Supplied material

________

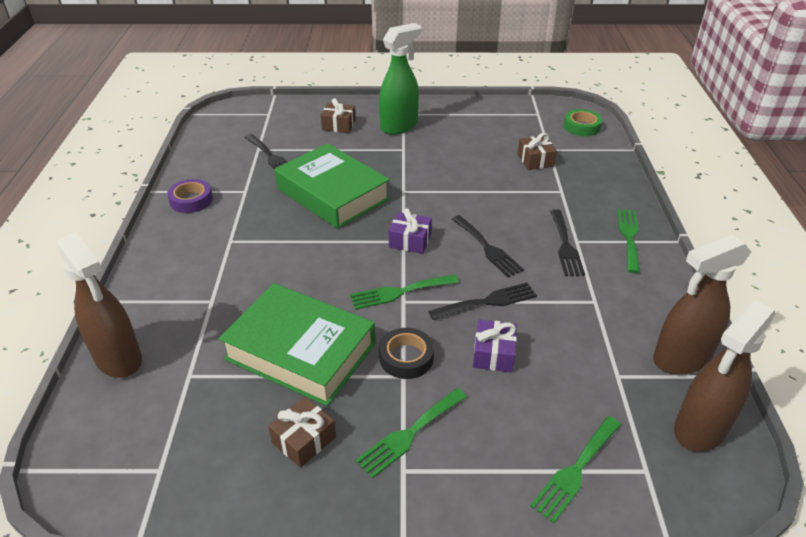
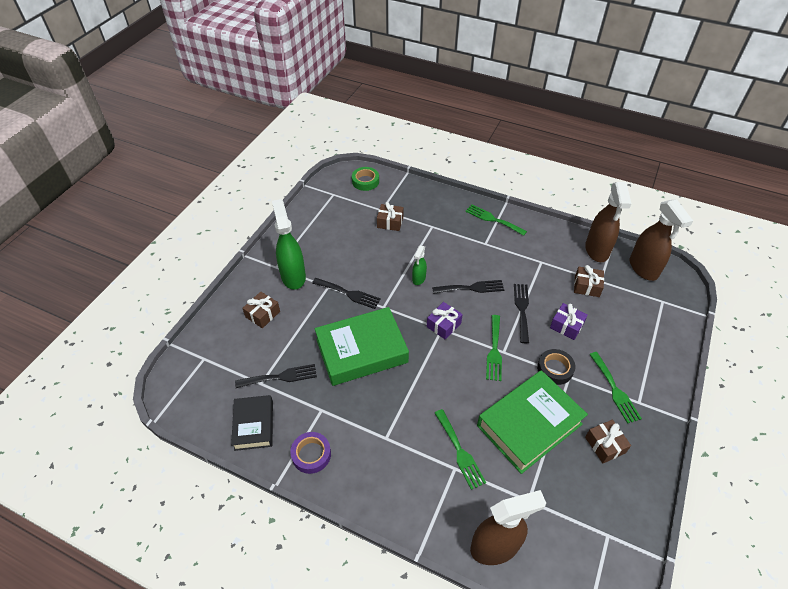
camera: 65 degrees left, 10 degrees up
(210, 160) = (254, 425): none -> black book
(466, 204) = (419, 279): none -> green spray bottle
(565, 246) = (487, 250): black fork -> black fork (349, 293)
(575, 471) = (656, 328): green fork -> green fork (460, 451)
(591, 361) = (587, 286): none -> brown gift

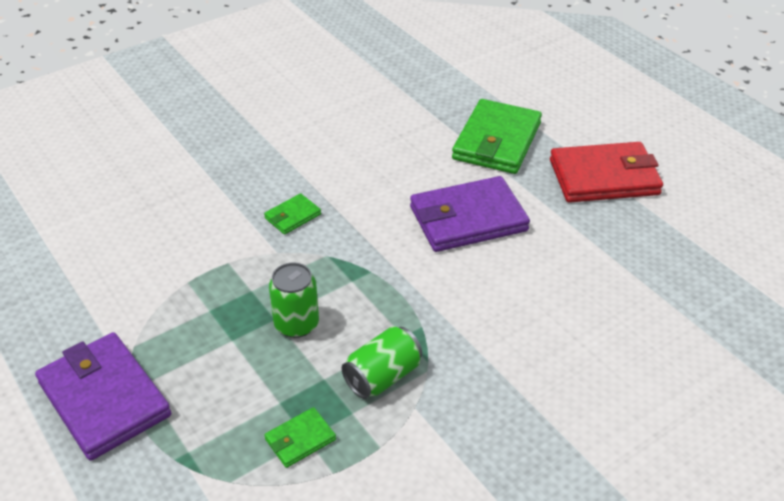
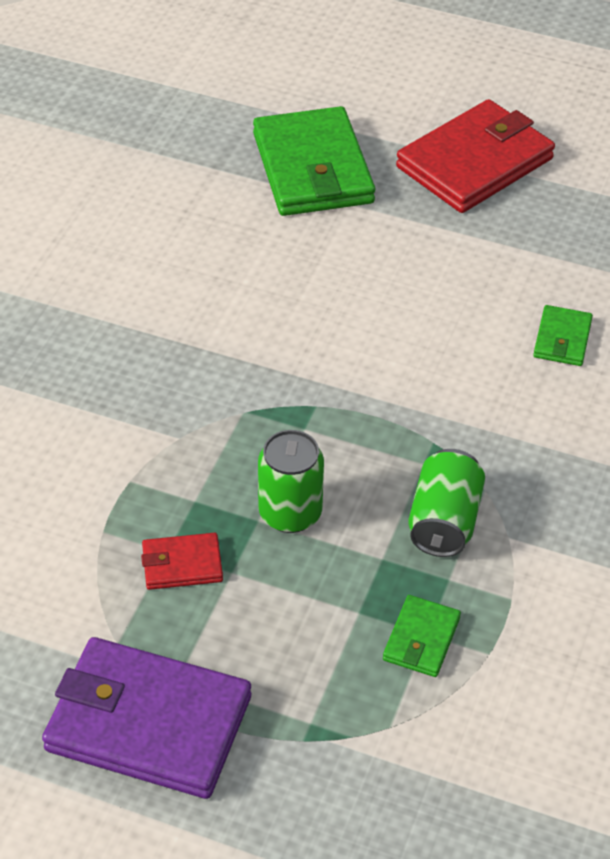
camera: 35 degrees left, 5 degrees up
(209, 321) = (182, 564): none -> red wallet
(292, 216) = (153, 382): green wallet -> green wallet (562, 339)
(467, 219) = (368, 286): purple wallet -> none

________

Required work
Check every line above for the word "degrees" and copy those that have it.

Task answer
camera: 65 degrees left, 10 degrees up
camera: 35 degrees left, 5 degrees up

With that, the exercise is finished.